## EXERCISE GOAL
In the records below, find the line that contains "yellow cheese [305,125,388,229] -> none". Retype that line and all the lines after it through the end, leaving out the pictures.

(Object change descriptions)
+++
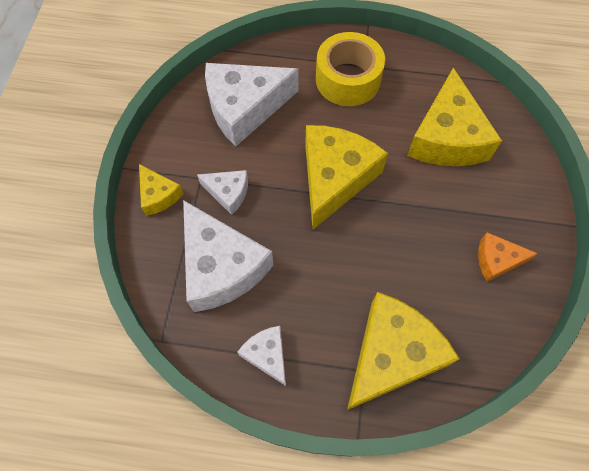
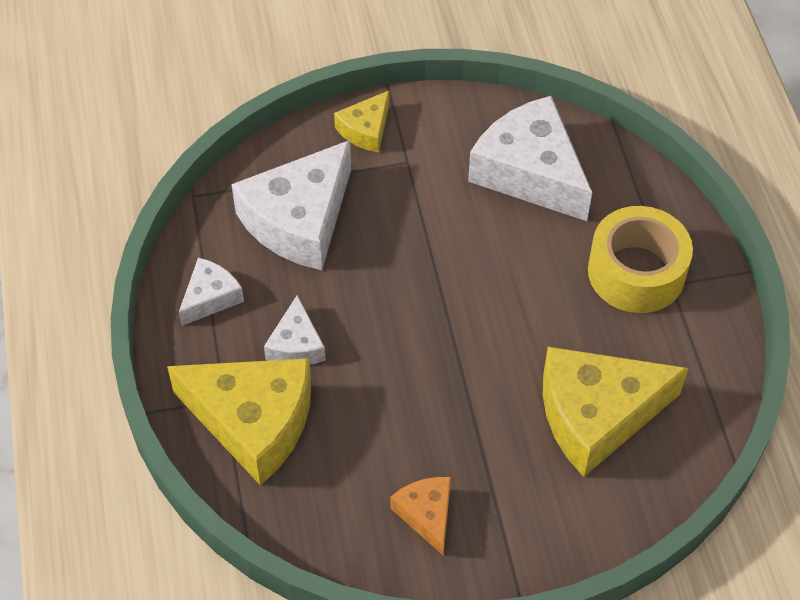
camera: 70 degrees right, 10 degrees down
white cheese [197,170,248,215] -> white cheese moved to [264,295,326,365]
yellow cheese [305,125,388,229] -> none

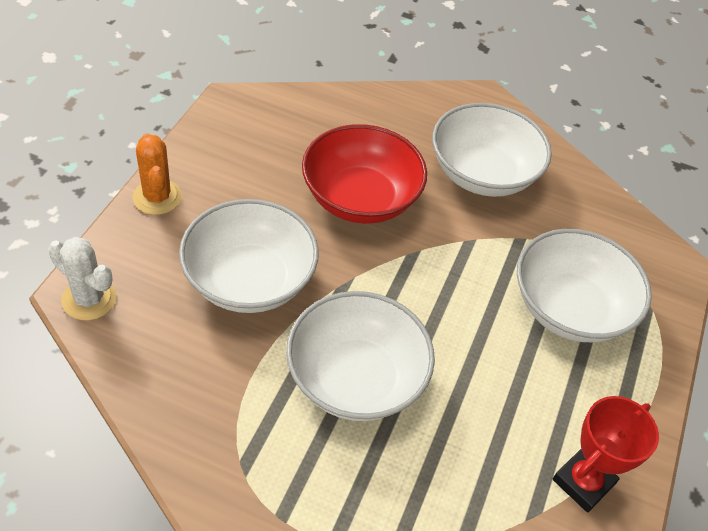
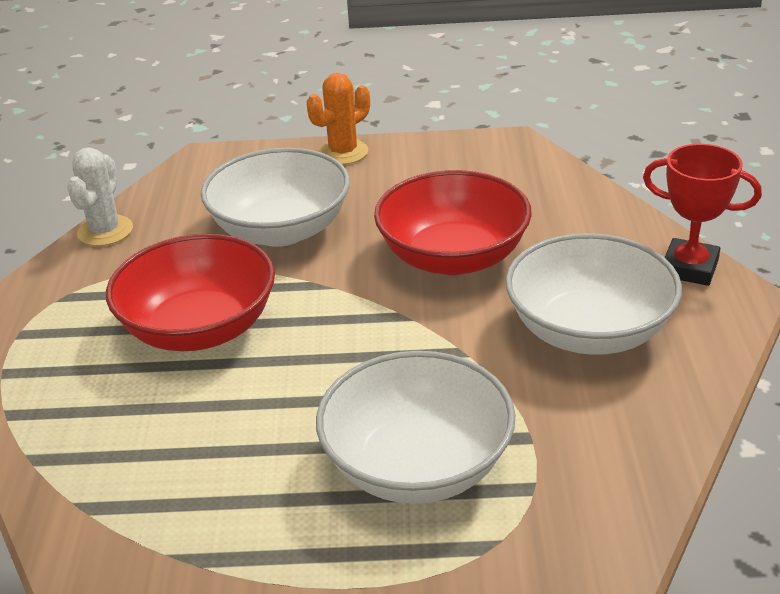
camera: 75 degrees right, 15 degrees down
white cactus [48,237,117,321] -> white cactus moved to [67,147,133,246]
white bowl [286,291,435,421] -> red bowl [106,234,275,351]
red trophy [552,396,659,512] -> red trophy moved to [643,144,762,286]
+++
## OUTPUT
yellow cheese [305,125,388,229] -> none

camera: 75 degrees right, 15 degrees down
white cactus [48,237,117,321] -> white cactus moved to [67,147,133,246]
white bowl [286,291,435,421] -> red bowl [106,234,275,351]
red trophy [552,396,659,512] -> red trophy moved to [643,144,762,286]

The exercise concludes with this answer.